PROBLEM DESCRIPTION
Only lines holding "marker" are wanted; copy each of them from the records below.

INPUT
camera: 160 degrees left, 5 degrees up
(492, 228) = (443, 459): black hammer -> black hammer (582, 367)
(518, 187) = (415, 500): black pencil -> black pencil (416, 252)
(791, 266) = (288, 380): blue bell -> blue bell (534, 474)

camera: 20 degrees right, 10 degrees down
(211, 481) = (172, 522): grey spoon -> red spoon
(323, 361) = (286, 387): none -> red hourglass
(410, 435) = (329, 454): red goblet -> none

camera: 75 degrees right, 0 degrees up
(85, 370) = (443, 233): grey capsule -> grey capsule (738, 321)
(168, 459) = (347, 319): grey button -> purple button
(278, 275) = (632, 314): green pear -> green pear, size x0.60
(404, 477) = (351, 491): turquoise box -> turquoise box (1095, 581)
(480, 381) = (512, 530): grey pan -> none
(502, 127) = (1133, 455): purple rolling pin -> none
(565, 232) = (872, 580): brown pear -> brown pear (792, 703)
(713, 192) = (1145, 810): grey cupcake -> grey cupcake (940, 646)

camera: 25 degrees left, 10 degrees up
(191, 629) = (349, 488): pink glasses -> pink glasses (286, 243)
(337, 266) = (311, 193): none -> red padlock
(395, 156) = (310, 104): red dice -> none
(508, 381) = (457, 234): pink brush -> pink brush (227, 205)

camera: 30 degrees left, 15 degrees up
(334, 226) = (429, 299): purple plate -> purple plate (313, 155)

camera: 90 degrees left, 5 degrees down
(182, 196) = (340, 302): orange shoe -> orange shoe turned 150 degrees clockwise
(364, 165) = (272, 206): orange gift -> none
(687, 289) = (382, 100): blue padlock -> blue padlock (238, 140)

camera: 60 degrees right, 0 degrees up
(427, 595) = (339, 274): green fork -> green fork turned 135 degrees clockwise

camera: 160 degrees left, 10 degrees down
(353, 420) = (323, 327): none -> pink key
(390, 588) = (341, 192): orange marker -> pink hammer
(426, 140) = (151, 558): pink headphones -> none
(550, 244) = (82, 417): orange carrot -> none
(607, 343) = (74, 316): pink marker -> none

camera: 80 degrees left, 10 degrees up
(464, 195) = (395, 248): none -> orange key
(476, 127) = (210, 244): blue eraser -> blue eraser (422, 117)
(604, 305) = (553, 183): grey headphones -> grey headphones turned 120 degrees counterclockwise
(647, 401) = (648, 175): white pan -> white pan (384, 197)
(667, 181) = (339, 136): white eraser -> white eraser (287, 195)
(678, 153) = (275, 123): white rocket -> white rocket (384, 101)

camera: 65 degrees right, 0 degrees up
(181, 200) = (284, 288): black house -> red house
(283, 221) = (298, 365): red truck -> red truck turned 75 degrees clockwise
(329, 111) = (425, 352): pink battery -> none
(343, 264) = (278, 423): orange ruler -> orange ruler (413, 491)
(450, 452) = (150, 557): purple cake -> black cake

RESPONSE BOX
(390, 588) = (341, 192): orange marker -> pink hammer
(607, 343) = (74, 316): pink marker -> none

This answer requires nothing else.